> Work to complete: In the entries below, find each line with the word "plus" and pull it out.

[Data excerpts]

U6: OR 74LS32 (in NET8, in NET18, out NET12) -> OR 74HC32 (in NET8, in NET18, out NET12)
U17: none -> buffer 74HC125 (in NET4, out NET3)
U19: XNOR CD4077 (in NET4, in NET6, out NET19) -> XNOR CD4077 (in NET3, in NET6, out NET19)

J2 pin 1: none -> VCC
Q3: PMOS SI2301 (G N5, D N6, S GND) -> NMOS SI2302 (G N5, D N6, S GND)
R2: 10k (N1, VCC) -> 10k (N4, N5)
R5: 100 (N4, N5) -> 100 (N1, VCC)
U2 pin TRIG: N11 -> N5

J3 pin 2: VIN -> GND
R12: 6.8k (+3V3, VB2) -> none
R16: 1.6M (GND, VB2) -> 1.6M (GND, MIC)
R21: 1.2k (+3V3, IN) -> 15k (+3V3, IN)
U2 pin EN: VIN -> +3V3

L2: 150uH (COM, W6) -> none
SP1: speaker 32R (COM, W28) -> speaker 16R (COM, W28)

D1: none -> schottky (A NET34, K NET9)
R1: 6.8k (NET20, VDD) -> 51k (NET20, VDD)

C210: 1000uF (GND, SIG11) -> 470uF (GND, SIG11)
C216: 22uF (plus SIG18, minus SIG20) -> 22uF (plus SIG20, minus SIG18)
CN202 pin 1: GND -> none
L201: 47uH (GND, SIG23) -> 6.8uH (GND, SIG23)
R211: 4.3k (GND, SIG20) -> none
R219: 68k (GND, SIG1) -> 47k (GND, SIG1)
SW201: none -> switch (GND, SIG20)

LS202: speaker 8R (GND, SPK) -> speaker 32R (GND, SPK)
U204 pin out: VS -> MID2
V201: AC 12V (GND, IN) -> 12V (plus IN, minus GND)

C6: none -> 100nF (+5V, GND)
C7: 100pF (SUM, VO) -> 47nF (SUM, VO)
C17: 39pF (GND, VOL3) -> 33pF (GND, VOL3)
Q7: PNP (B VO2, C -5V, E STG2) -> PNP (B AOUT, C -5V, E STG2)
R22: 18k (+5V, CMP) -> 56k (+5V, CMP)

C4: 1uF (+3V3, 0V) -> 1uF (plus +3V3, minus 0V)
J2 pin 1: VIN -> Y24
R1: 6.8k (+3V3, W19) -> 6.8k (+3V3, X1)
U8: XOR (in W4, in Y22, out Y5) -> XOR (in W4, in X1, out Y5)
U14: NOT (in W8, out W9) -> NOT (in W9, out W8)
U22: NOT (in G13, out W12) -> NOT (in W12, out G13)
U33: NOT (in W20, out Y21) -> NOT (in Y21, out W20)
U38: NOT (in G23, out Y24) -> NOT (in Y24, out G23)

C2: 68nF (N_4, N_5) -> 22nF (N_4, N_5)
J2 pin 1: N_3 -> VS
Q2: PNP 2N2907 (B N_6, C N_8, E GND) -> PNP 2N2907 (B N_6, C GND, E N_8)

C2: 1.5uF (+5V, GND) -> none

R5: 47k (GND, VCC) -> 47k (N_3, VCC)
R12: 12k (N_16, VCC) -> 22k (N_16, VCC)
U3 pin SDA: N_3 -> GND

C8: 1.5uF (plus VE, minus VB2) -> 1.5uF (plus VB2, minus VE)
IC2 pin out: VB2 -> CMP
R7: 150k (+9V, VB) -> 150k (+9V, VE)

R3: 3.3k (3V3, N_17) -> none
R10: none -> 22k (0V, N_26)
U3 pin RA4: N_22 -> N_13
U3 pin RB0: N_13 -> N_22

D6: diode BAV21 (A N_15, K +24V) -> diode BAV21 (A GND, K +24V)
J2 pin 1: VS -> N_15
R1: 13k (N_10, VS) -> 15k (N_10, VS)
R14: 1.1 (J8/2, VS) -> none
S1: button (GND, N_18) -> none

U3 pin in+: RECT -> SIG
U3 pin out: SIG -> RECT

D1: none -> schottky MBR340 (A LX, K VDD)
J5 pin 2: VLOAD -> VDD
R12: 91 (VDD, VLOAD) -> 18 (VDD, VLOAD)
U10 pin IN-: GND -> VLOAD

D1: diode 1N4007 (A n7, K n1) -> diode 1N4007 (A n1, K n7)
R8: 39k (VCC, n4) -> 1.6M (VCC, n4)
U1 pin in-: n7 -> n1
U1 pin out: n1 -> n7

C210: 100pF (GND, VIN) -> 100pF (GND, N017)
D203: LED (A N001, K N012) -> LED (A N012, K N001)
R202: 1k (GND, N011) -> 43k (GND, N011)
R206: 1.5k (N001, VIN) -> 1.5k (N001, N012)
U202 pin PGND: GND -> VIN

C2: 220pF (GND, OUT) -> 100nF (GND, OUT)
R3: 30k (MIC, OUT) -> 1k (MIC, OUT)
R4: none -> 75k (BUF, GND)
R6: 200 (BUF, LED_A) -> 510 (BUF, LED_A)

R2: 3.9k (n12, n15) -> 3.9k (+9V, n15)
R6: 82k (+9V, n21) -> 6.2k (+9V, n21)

> Exercise answer:
C216: 22uF (plus SIG18, minus SIG20) -> 22uF (plus SIG20, minus SIG18)
V201: AC 12V (GND, IN) -> 12V (plus IN, minus GND)
C4: 1uF (+3V3, 0V) -> 1uF (plus +3V3, minus 0V)
C8: 1.5uF (plus VE, minus VB2) -> 1.5uF (plus VB2, minus VE)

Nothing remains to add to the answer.